» **Entries on target coordinates**:
● ● ●

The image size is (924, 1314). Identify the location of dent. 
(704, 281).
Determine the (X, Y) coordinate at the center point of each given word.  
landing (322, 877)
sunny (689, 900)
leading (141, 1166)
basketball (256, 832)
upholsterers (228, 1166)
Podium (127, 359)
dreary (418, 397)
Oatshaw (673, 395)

● ● ●

» **Written instruction**: Reproduce the material with "center point" changed to "midpoint", keeping every other line and word as it is.

» **Final result**:
The image size is (924, 1314). Identify the location of dent. 
(704, 281).
Determine the (X, Y) coordinate at the midpoint of each given word.  
landing (322, 877)
sunny (689, 900)
leading (141, 1166)
basketball (256, 832)
upholsterers (228, 1166)
Podium (127, 359)
dreary (418, 397)
Oatshaw (673, 395)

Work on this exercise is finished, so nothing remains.